Your goal:
Can you render the entries below as a JSON list of strings, starting at the line that contains "sub-24 m fragments." and ending at the line that contains "road 8 (residential): [(408,189),(511,263)]", with one string per line and blank lines left out?
------------
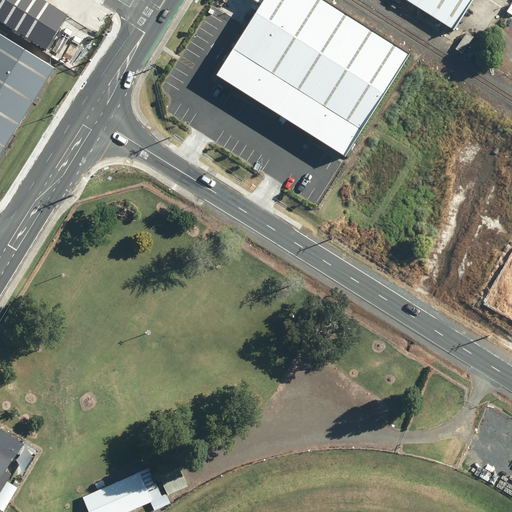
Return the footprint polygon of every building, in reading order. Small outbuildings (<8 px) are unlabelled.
[(413,52),(327,0),(267,0),(222,73),(351,152),(413,52)] [(405,0),(451,29),(470,0),(405,0)] [(0,153),(56,64),(0,29),(0,153)] [(478,54),(460,43),(456,49),(474,61),(478,54)] [(0,511),(3,507),(0,505),(0,483),(24,441),(0,427),(0,511)] [(161,474),(169,493),(187,485),(179,466),(161,474)] [(150,467),(83,498),(89,511),(127,511),(151,501),(155,510),(171,503),(166,493),(162,494),(150,467)]
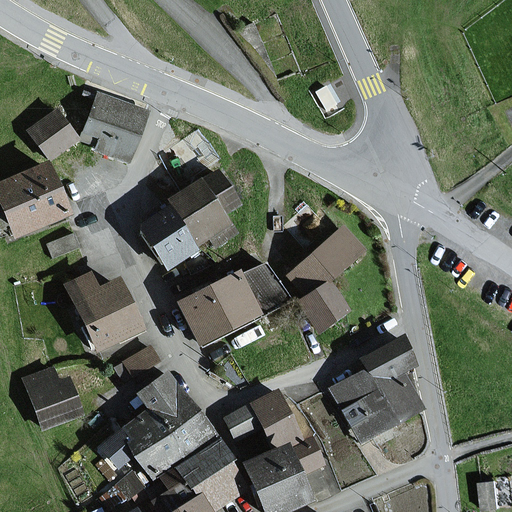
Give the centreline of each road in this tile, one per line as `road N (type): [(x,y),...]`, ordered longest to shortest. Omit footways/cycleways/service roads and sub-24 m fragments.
road 1 (residential): [(171,90),(119,215),(119,236),(178,371),(193,386),(212,398),(241,396),(311,373),(416,320)]
road 2 (tertiary): [(171,90),(342,170),(382,161)]
road 3 (tertiary): [(0,8),(171,90)]
road 4 (tertiary): [(382,161),(390,148),(388,120),(333,0)]
road 5 (residential): [(442,459),(310,511)]
road 6 (residential): [(416,320),(442,459)]
road 7 (residential): [(408,189),(399,220),(416,320)]
road 8 (residential): [(408,189),(511,263)]
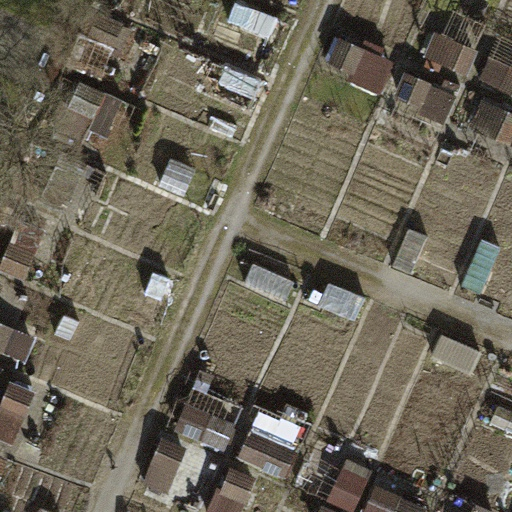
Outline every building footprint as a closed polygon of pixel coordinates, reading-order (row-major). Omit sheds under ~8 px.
[(277,28),(252,18),(242,44),(266,54),(277,28)] [(109,57),(119,35),(95,25),(86,47),(109,57)] [(464,50),(421,31),(410,56),(453,75),(464,50)] [(381,69),(336,49),(326,71),(371,91),(381,69)] [(511,74),(492,66),(482,89),(511,102),(511,74)] [(261,88),(222,72),(214,92),(252,108),(261,88)] [(425,90),(402,81),(393,101),(416,111),(425,90)] [(102,103),(77,92),(57,139),(82,150),(102,103)] [(511,140),(511,120),(480,106),(469,132),(508,149),(511,140)] [(82,171),(59,162),(39,209),(62,219),(82,171)] [(39,245),(12,234),(0,264),(0,273),(23,283),(39,245)] [(426,246),(406,237),(390,272),(410,280),(426,246)] [(97,255),(69,243),(57,271),(86,283),(97,255)] [(294,289),(246,268),(236,291),(284,312),(294,289)] [(511,271),(495,309),(511,316),(511,271)] [(360,304),(315,284),(304,309),(349,329),(360,304)] [(396,320),(371,308),(362,330),(387,341),(396,320)] [(0,362),(12,334),(0,328),(0,362)] [(486,370),(438,348),(430,367),(478,388),(486,370)] [(130,389),(116,384),(108,404),(122,410),(130,389)] [(32,397),(7,387),(0,404),(0,438),(12,444),(32,397)] [(234,431),(188,411),(178,434),(224,454),(234,431)] [(292,460),(242,438),(232,460),(282,482),(292,460)] [(184,455),(161,445),(142,488),(165,498),(184,455)] [(352,511),(369,474),(345,463),(325,507),(336,511),(352,511)] [(255,485),(229,473),(221,492),(247,503),(255,485)] [(421,511),(374,491),(364,511),(421,511)]
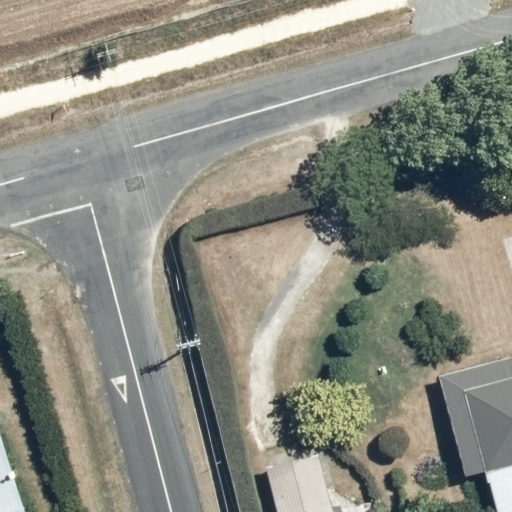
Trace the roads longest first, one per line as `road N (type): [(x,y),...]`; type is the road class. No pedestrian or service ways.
road 1 (tertiary): [(78,164),(508,0)]
road 2 (tertiary): [(511,41),(78,164)]
road 3 (residential): [(78,164),(166,511)]
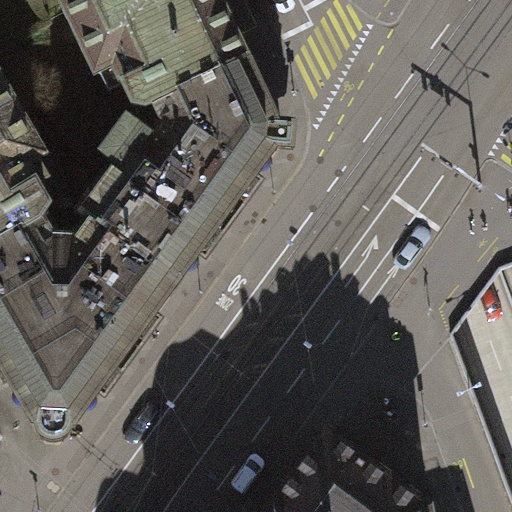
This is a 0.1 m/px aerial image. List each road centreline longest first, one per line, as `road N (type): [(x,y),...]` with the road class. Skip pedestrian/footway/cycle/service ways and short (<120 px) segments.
road 1 (secondary): [(416,112),(334,157),(73,511)]
road 2 (primary): [(360,0),(511,413)]
road 3 (residential): [(330,330),(423,377),(449,407),(486,511)]
road 4 (secondary): [(330,330),(422,202),(416,112)]
road 5 (primary): [(511,211),(434,0)]
road 6 (secondary): [(200,511),(330,330)]
road 7 (secondary): [(301,0),(350,70),(416,112)]
road 8 (secondary): [(501,0),(416,112)]
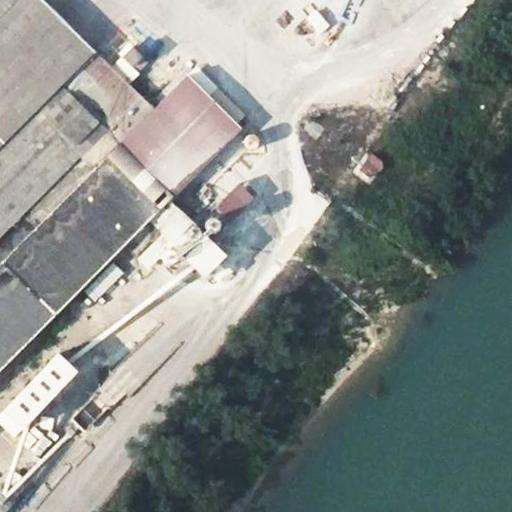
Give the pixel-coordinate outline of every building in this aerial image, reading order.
[(0,0),(0,370),(151,220),(183,252),(204,230),(170,197),(243,123),(194,75),(157,112),(42,0),(0,0)] [(131,64),(144,50),(133,41),(120,56),(131,64)] [(380,161),(369,153),(357,168),(368,176),(380,161)] [(225,223),(254,199),(243,186),(214,210),(225,223)] [(22,430),(79,373),(59,354),(3,410),(22,430)]
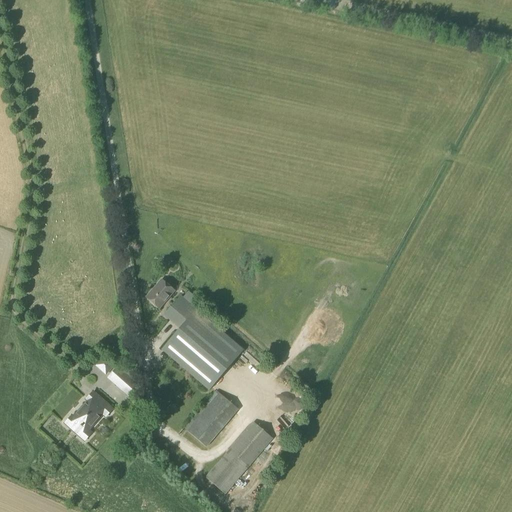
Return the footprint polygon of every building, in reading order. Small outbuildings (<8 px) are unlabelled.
[(157,309),(172,292),(159,281),(153,288),(155,289),(151,293),(150,292),(144,298),(157,309)] [(161,351),(208,391),(224,373),(243,351),(193,310),(178,297),(162,316),(178,329),(179,330),(161,351)] [(126,396),(136,385),(116,368),(106,379),(126,396)] [(104,418),(111,410),(91,392),(84,400),(87,403),(73,419),(70,416),(63,424),(83,442),(90,434),(85,430),(100,414),(104,418)] [(206,448),(238,410),(215,392),(184,429),(185,430),(206,448)] [(225,495),(272,439),(252,422),(205,478),(225,495)]
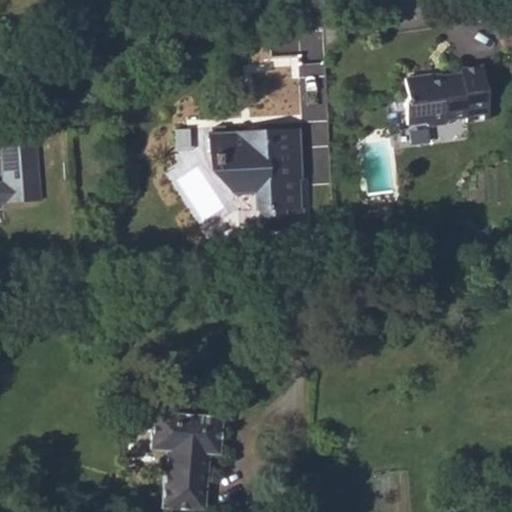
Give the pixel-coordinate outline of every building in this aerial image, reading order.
[(401,121),(419,119),(424,123),(439,122),(444,116),(460,115),(461,120),(483,117),(477,65),(455,67),(455,72),(440,74),(440,77),(426,78),(425,75),(399,78),(401,96),(398,99),(401,121)] [(212,131),(204,137),(204,151),(211,155),(212,166),(217,166),(217,169),(226,177),(239,177),(254,189),(255,208),(260,207),(261,227),(284,226),(283,206),(295,205),(297,205),(296,177),(299,177),(296,130),(260,130),(260,134),(241,134),(241,131),(212,131)] [(6,199),(40,198),(38,135),(4,137),(5,178),(6,199)] [(284,226),(296,225),(295,205),(283,206),(284,226)] [(202,509),(206,453),(216,453),(219,417),(151,412),(148,447),(165,449),(160,507),(202,509)] [(292,511),(306,511),(304,502),(290,505),(292,511)]
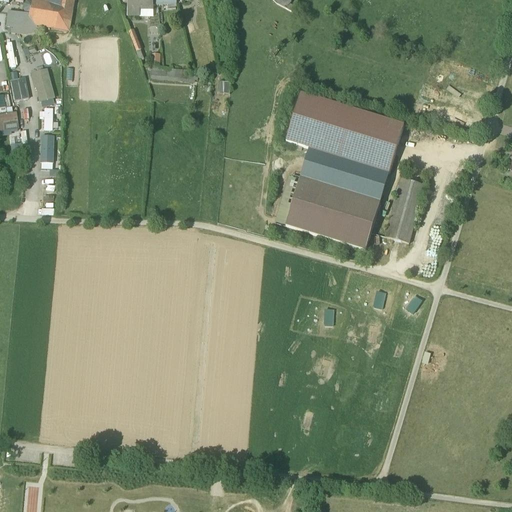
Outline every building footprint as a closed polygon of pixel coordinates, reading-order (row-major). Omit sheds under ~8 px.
[(138,0),(127,0),(127,16),(139,17),(139,10),(138,0)] [(138,0),(139,10),(154,10),(154,6),(153,0),(138,0)] [(48,4),(32,1),(28,16),(28,17),(34,26),(35,26),(67,31),(71,7),(48,4)] [(28,16),(13,14),(12,16),(8,16),(6,28),(11,28),(11,33),(26,35),(26,34),(38,32),(35,26),(34,26),(28,17),(28,16)] [(159,57),(150,57),(150,82),(193,87),(195,74),(159,69),(159,57)] [(45,72),(31,76),(34,89),(36,88),(40,102),(52,99),(45,72)] [(23,80),(10,82),(14,101),(27,99),(23,80)] [(422,83),(418,94),(463,110),(467,99),(422,83)] [(0,111),(10,111),(8,95),(0,96),(0,111)] [(404,127),(301,95),(286,143),(309,151),(390,175),(404,127)] [(416,102),(413,113),(469,128),(472,118),(416,102)] [(15,112),(0,114),(0,126),(17,124),(15,112)] [(41,163),(52,163),(52,137),(41,137),(41,163)] [(300,182),(380,205),(390,175),(309,151),(300,182)] [(380,205),(300,182),(286,228),(366,252),(380,205)] [(424,188),(401,182),(386,238),(409,244),(424,188)] [(0,483),(0,486),(6,491),(14,481),(6,475),(0,483)]
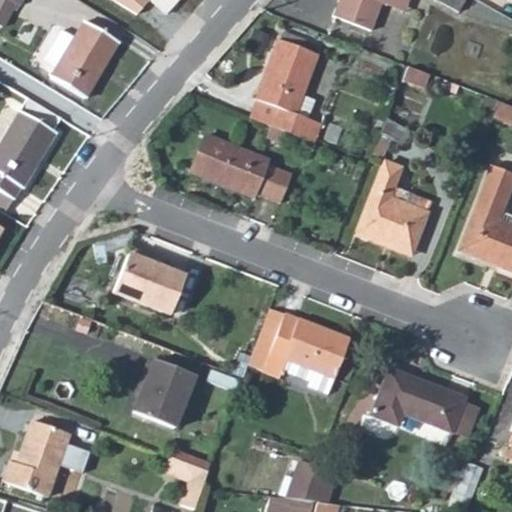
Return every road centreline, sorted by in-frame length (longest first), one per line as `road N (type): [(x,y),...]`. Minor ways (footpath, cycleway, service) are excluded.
road 1 (residential): [(498,343),(89,185)]
road 2 (residential): [(243,0),(89,185)]
road 3 (residential): [(89,185),(0,331)]
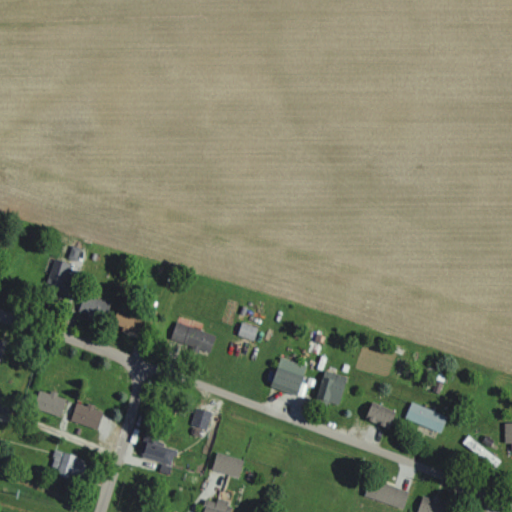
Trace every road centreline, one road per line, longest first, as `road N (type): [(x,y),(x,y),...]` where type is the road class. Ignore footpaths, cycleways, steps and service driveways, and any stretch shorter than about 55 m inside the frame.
road 1 (residential): [(479,489),(0,314)]
road 2 (residential): [(100,511),(142,363)]
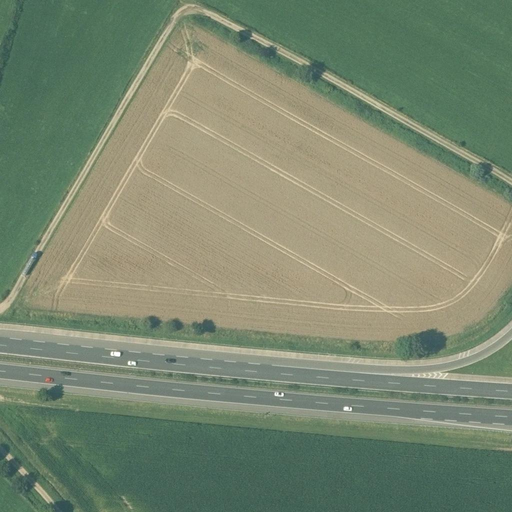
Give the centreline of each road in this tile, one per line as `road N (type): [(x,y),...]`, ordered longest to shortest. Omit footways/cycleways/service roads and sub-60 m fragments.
road 1 (track): [(511,182),(274,47),(187,9),(174,17),(0,307)]
road 2 (motorway): [(0,374),(511,417)]
road 3 (motorway): [(371,381),(0,346)]
road 4 (motorway): [(511,332),(474,358),(371,381)]
road 5 (motorway): [(511,392),(371,381)]
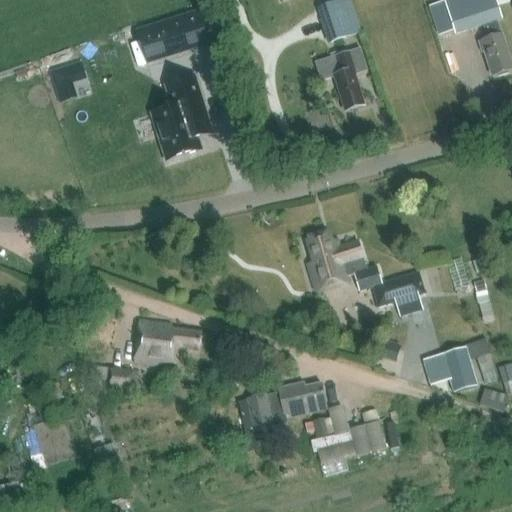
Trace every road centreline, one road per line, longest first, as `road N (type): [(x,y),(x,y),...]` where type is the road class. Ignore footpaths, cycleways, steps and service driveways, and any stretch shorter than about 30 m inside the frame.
road 1 (unclassified): [(511,124),(231,205),(0,226)]
road 2 (track): [(511,426),(69,273)]
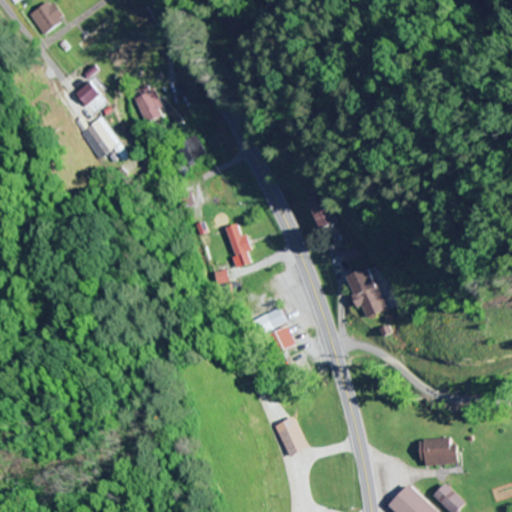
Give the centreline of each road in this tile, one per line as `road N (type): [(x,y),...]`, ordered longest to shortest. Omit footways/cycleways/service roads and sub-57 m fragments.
road 1 (primary): [(370,511),(350,408),(298,254),(215,89),(158,0)]
road 2 (residential): [(330,342),(363,351),(407,399),(511,416)]
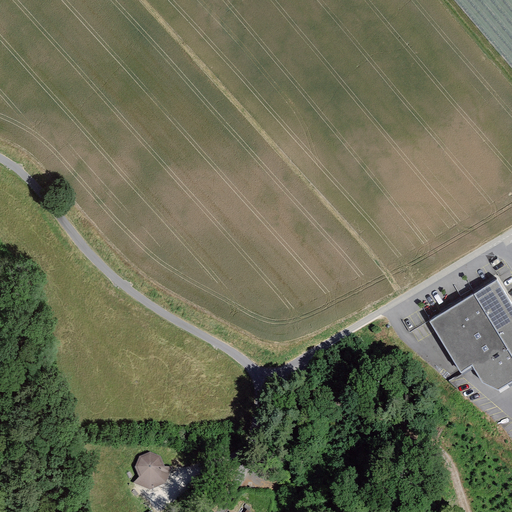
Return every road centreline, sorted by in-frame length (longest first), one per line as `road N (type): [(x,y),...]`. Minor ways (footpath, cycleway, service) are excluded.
road 1 (unclassified): [(268,379),(94,266),(65,218),(0,154)]
road 2 (unclassified): [(268,379),(511,231)]
road 3 (unclassified): [(214,511),(268,379)]
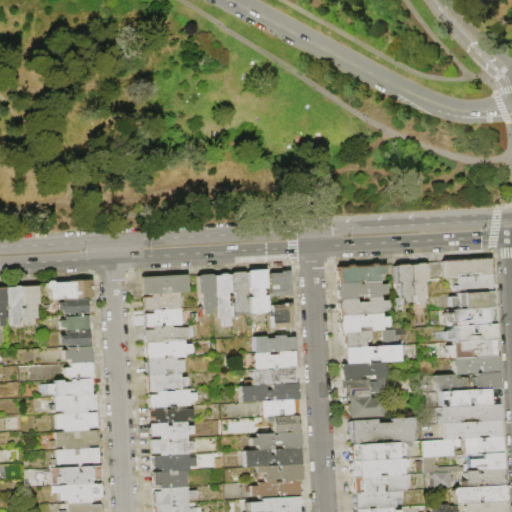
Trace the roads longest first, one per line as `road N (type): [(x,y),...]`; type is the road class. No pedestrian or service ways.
road 1 (primary): [(110,260),(484,239),(510,227)]
road 2 (primary): [(342,226),(0,244)]
road 3 (residential): [(309,249),(323,511)]
road 4 (residential): [(110,260),(123,511)]
road 5 (tertiary): [(437,107),(230,0)]
road 6 (primary): [(510,227),(483,218),(342,226)]
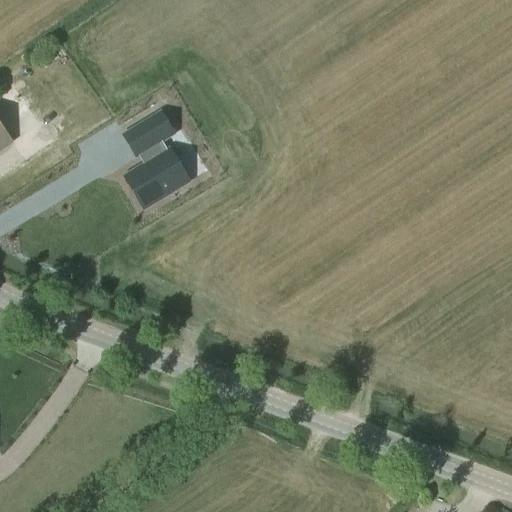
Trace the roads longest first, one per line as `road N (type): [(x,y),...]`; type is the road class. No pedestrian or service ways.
------------
Response below:
[
  "Give the centreline of each road in this tile, one per line as `road N (type): [(x,y),...]`, ordered longest to shortest. Omit footways/cycleways/service roads and sub-24 m fragments.",
  "road 1 (residential): [(171,90),(119,215),(119,236),(178,371),(193,386),(212,398),(241,396),(311,373),(416,320)]",
  "road 2 (tertiary): [(171,90),(342,170),(382,161)]",
  "road 3 (tertiary): [(0,8),(171,90)]",
  "road 4 (tertiary): [(382,161),(390,148),(388,120),(333,0)]",
  "road 5 (residential): [(442,459),(310,511)]",
  "road 6 (residential): [(416,320),(442,459)]",
  "road 7 (residential): [(408,189),(399,220),(416,320)]",
  "road 8 (residential): [(408,189),(511,263)]"
]